Before-and-after scene images:
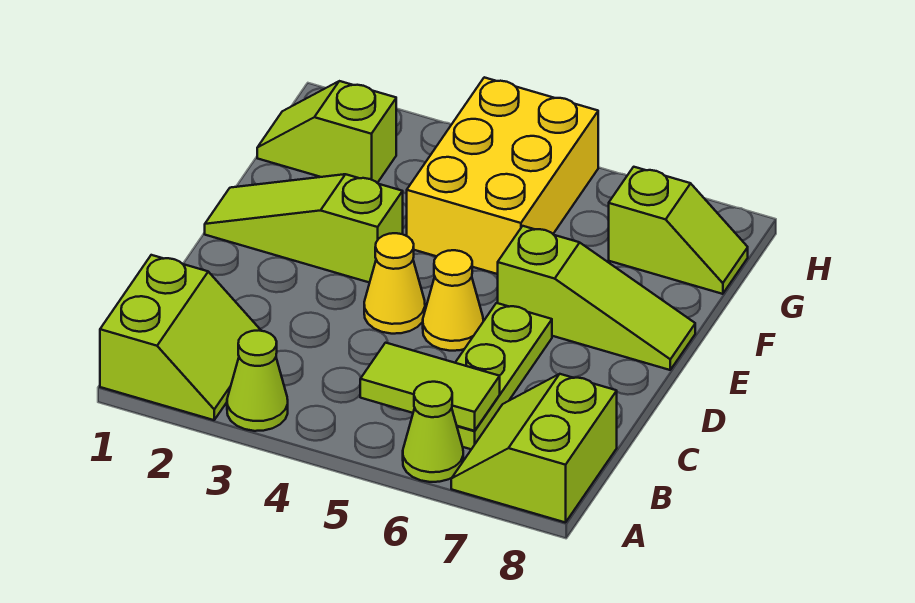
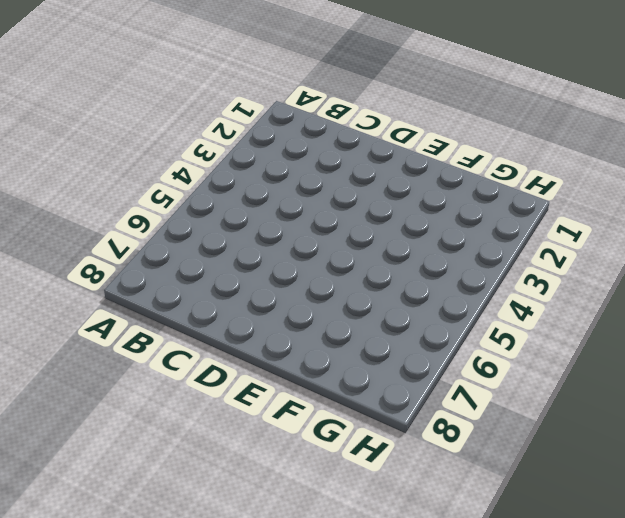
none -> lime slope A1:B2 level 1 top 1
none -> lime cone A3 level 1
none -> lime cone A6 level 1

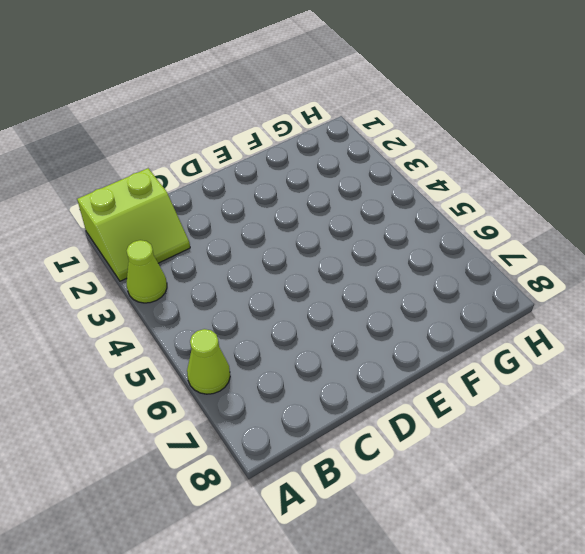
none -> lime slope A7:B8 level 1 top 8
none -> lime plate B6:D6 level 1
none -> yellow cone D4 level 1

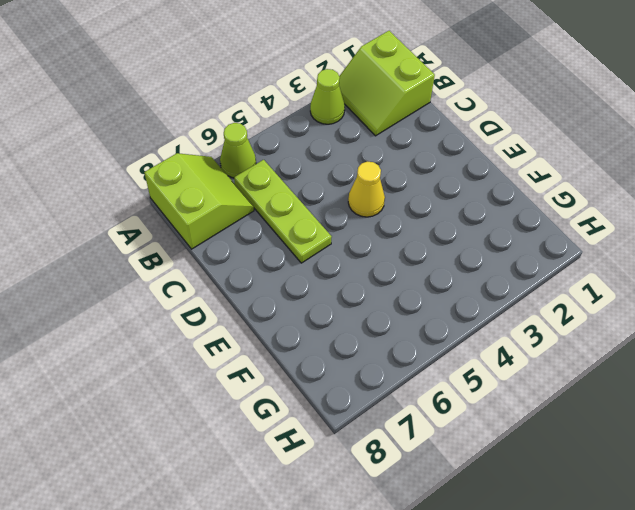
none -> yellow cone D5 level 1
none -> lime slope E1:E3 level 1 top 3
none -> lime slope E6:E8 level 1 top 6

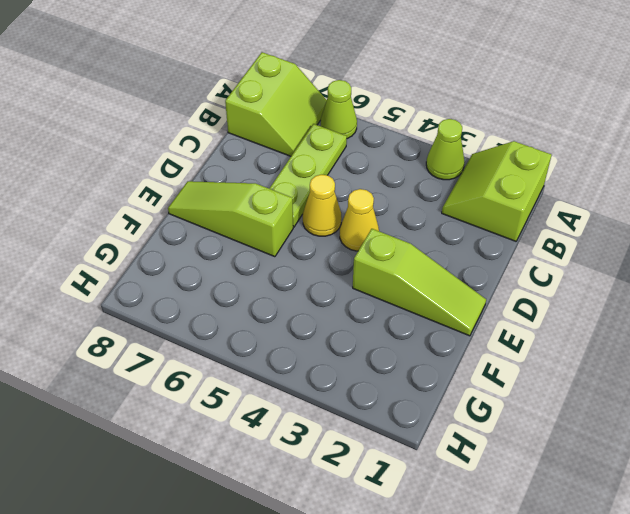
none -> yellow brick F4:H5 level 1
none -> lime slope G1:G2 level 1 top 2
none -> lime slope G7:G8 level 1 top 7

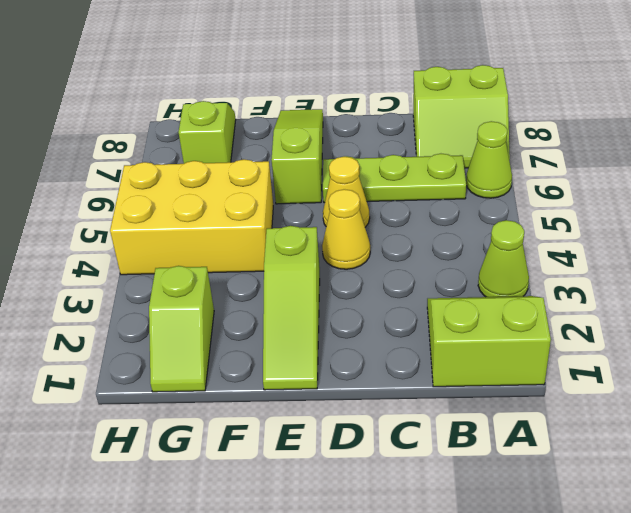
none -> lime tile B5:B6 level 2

--

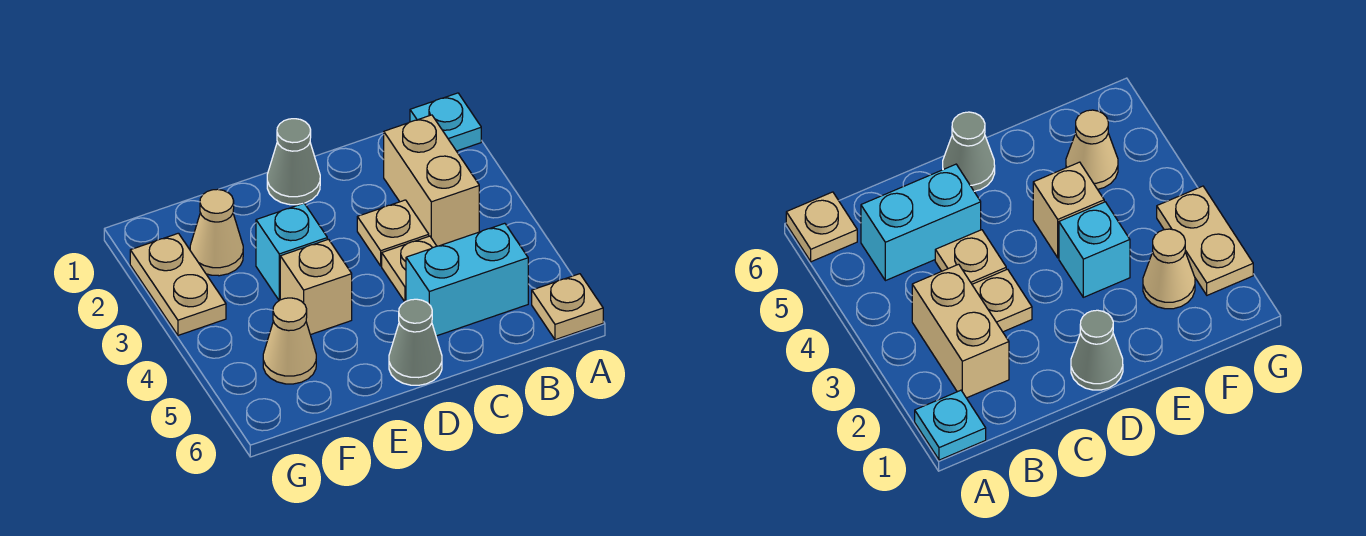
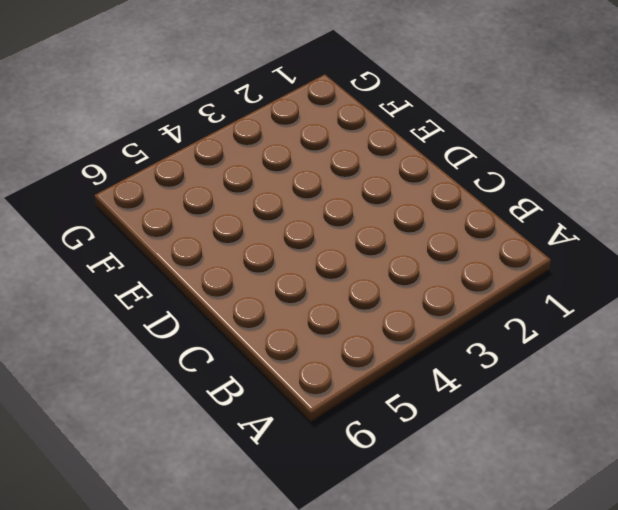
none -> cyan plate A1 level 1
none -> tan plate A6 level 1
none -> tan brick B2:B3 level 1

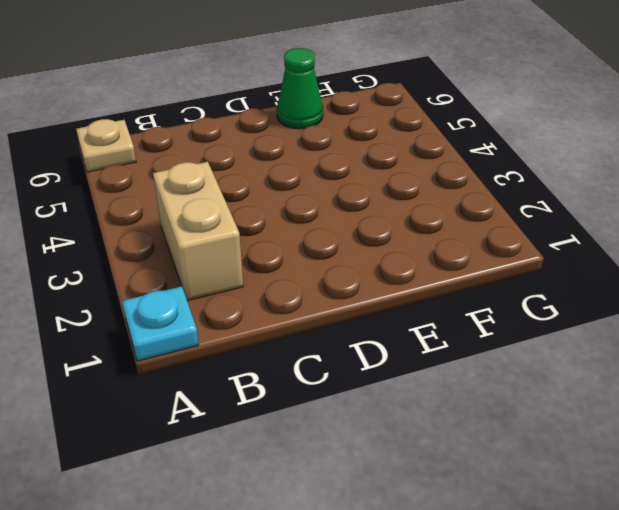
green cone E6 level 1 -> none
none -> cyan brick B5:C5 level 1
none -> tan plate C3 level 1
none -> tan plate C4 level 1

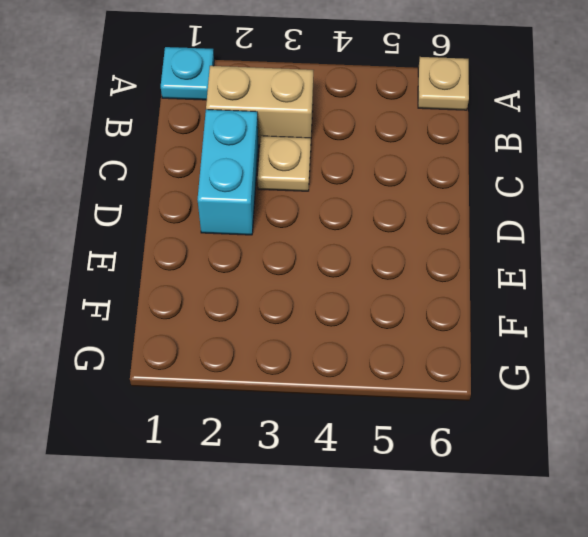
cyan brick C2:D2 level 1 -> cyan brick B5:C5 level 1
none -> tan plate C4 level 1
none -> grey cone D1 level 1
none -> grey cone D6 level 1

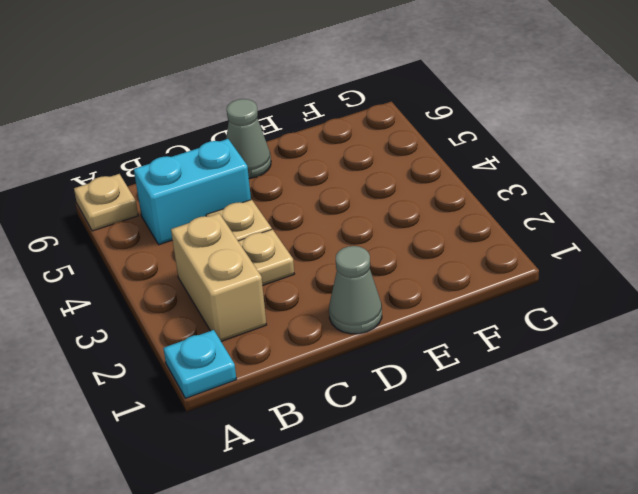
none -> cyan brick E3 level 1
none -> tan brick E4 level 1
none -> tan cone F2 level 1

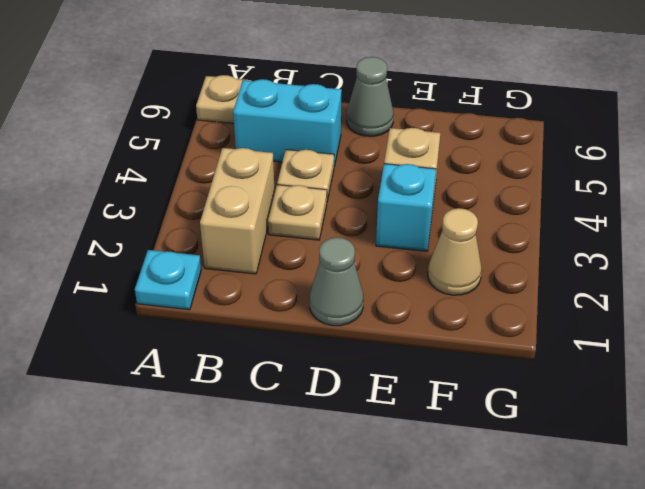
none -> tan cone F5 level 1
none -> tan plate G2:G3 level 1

[How to complete this task]:
Please output, exactly as written, the lines above from the one holding "none -> lime slope G1:G2 level 1 top 2" through the one holding "none -> lime tile B5:B6 level 2", both included, with the pictures omitted.

[Response to the task]:
none -> lime slope G1:G2 level 1 top 2
none -> lime slope G7:G8 level 1 top 7

none -> lime tile B5:B6 level 2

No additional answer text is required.